* _Brief_: Gather from the listing below each line that includes the word "yellow", and copy it.

* _Recorded data_:

▽

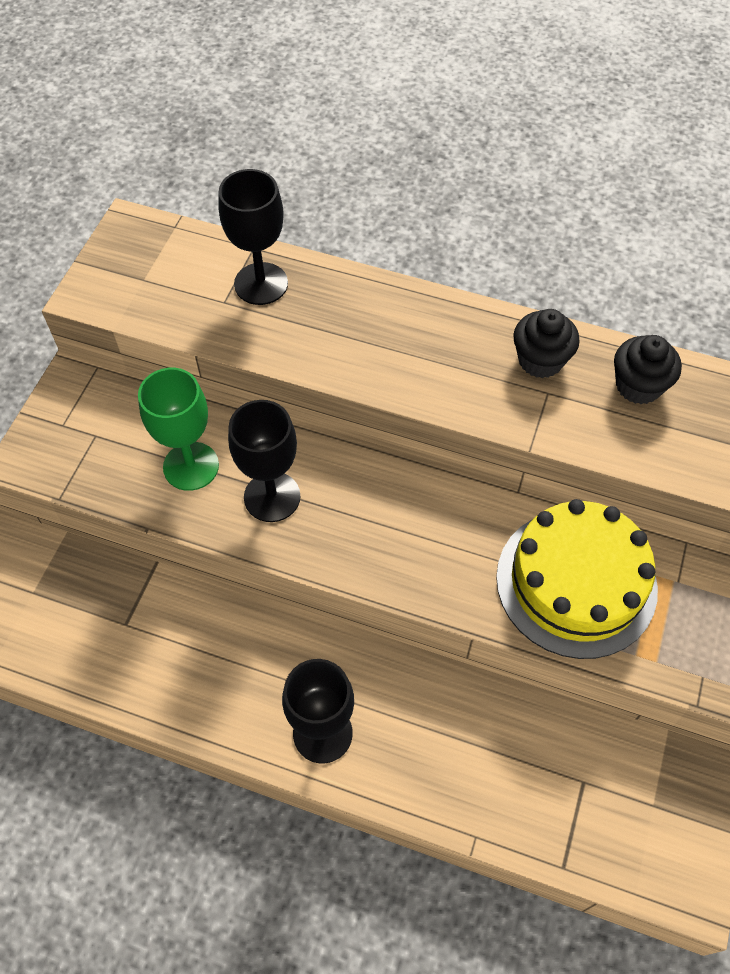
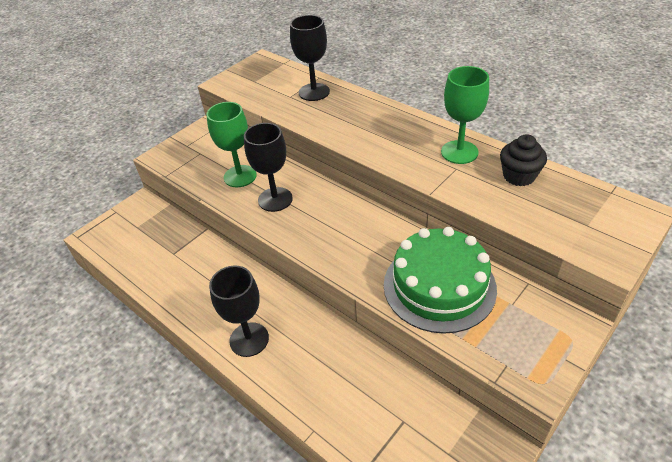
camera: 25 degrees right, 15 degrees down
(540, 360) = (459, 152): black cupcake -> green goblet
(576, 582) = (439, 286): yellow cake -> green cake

△
▽

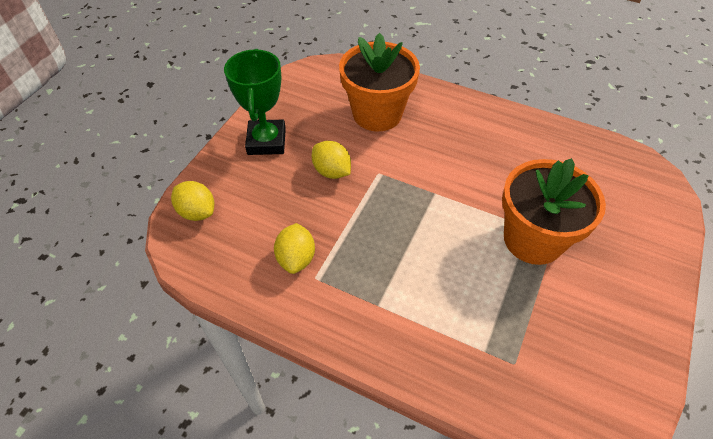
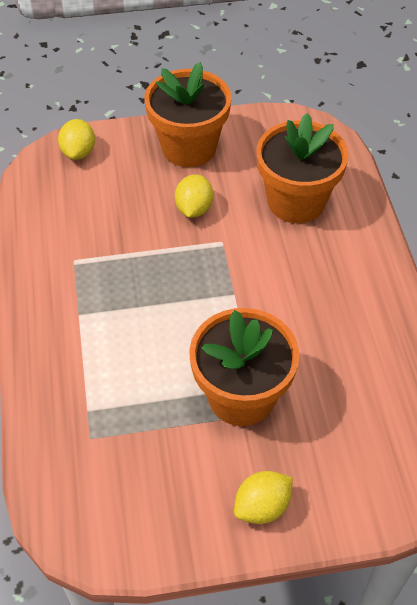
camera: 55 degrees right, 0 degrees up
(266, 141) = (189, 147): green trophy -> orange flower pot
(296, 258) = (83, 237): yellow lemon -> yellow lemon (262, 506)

△

* _Written solution_:
(576, 582) = (439, 286): yellow cake -> green cake
(296, 258) = (83, 237): yellow lemon -> yellow lemon (262, 506)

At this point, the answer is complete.